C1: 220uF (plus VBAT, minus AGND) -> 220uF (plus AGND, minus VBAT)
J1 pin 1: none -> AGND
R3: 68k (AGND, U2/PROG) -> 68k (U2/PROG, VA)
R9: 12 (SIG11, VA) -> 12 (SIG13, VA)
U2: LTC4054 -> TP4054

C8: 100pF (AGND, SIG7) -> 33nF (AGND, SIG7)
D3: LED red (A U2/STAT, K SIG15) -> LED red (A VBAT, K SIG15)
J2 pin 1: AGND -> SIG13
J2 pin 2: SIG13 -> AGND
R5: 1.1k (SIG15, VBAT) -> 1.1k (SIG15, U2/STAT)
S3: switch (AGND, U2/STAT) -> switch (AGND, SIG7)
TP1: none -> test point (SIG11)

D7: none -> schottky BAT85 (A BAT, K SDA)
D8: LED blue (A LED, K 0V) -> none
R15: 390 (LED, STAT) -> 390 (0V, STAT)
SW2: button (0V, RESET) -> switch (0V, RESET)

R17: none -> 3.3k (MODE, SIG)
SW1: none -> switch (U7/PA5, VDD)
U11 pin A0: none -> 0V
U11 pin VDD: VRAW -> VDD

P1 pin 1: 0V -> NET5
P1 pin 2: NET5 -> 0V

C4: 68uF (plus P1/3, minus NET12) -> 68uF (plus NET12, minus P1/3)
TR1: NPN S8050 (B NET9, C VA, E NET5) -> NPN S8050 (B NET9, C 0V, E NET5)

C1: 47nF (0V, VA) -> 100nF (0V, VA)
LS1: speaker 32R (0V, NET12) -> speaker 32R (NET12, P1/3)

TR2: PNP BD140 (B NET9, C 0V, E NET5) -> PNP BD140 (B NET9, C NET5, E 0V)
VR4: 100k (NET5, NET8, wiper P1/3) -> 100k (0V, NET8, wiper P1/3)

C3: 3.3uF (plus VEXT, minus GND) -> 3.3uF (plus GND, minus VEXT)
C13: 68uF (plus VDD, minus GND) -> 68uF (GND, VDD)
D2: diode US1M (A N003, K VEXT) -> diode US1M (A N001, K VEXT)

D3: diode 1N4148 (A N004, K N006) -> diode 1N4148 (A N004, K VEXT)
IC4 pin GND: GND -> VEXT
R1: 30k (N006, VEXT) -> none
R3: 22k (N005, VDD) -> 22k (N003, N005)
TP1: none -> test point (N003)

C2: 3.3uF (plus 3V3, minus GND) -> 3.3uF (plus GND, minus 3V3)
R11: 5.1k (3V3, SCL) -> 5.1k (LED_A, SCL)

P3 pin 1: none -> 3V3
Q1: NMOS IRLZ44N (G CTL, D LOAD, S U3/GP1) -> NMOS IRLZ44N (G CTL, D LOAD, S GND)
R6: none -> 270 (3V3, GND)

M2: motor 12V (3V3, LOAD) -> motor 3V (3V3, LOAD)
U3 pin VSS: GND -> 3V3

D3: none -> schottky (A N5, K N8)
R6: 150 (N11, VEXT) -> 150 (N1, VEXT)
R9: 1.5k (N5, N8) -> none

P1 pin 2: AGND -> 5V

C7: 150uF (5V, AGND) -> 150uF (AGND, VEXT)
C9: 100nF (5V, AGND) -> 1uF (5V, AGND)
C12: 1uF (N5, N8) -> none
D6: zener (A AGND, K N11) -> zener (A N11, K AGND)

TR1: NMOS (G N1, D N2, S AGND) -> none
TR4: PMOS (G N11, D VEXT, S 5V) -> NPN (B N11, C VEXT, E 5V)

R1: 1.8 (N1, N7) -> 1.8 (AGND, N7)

WORK REQUEST:
Start at the first line of the entries and stop at the line that contains "U3 pin VSS: GND -> 3V3". Repeat every line in that span exactly, and nothing beyond it.

RESPONSE TO THIS TASK:
C1: 220uF (plus VBAT, minus AGND) -> 220uF (plus AGND, minus VBAT)
J1 pin 1: none -> AGND
R3: 68k (AGND, U2/PROG) -> 68k (U2/PROG, VA)
R9: 12 (SIG11, VA) -> 12 (SIG13, VA)
U2: LTC4054 -> TP4054

C8: 100pF (AGND, SIG7) -> 33nF (AGND, SIG7)
D3: LED red (A U2/STAT, K SIG15) -> LED red (A VBAT, K SIG15)
J2 pin 1: AGND -> SIG13
J2 pin 2: SIG13 -> AGND
R5: 1.1k (SIG15, VBAT) -> 1.1k (SIG15, U2/STAT)
S3: switch (AGND, U2/STAT) -> switch (AGND, SIG7)
TP1: none -> test point (SIG11)

D7: none -> schottky BAT85 (A BAT, K SDA)
D8: LED blue (A LED, K 0V) -> none
R15: 390 (LED, STAT) -> 390 (0V, STAT)
SW2: button (0V, RESET) -> switch (0V, RESET)

R17: none -> 3.3k (MODE, SIG)
SW1: none -> switch (U7/PA5, VDD)
U11 pin A0: none -> 0V
U11 pin VDD: VRAW -> VDD

P1 pin 1: 0V -> NET5
P1 pin 2: NET5 -> 0V

C4: 68uF (plus P1/3, minus NET12) -> 68uF (plus NET12, minus P1/3)
TR1: NPN S8050 (B NET9, C VA, E NET5) -> NPN S8050 (B NET9, C 0V, E NET5)

C1: 47nF (0V, VA) -> 100nF (0V, VA)
LS1: speaker 32R (0V, NET12) -> speaker 32R (NET12, P1/3)

TR2: PNP BD140 (B NET9, C 0V, E NET5) -> PNP BD140 (B NET9, C NET5, E 0V)
VR4: 100k (NET5, NET8, wiper P1/3) -> 100k (0V, NET8, wiper P1/3)

C3: 3.3uF (plus VEXT, minus GND) -> 3.3uF (plus GND, minus VEXT)
C13: 68uF (plus VDD, minus GND) -> 68uF (GND, VDD)
D2: diode US1M (A N003, K VEXT) -> diode US1M (A N001, K VEXT)

D3: diode 1N4148 (A N004, K N006) -> diode 1N4148 (A N004, K VEXT)
IC4 pin GND: GND -> VEXT
R1: 30k (N006, VEXT) -> none
R3: 22k (N005, VDD) -> 22k (N003, N005)
TP1: none -> test point (N003)

C2: 3.3uF (plus 3V3, minus GND) -> 3.3uF (plus GND, minus 3V3)
R11: 5.1k (3V3, SCL) -> 5.1k (LED_A, SCL)

P3 pin 1: none -> 3V3
Q1: NMOS IRLZ44N (G CTL, D LOAD, S U3/GP1) -> NMOS IRLZ44N (G CTL, D LOAD, S GND)
R6: none -> 270 (3V3, GND)

M2: motor 12V (3V3, LOAD) -> motor 3V (3V3, LOAD)
U3 pin VSS: GND -> 3V3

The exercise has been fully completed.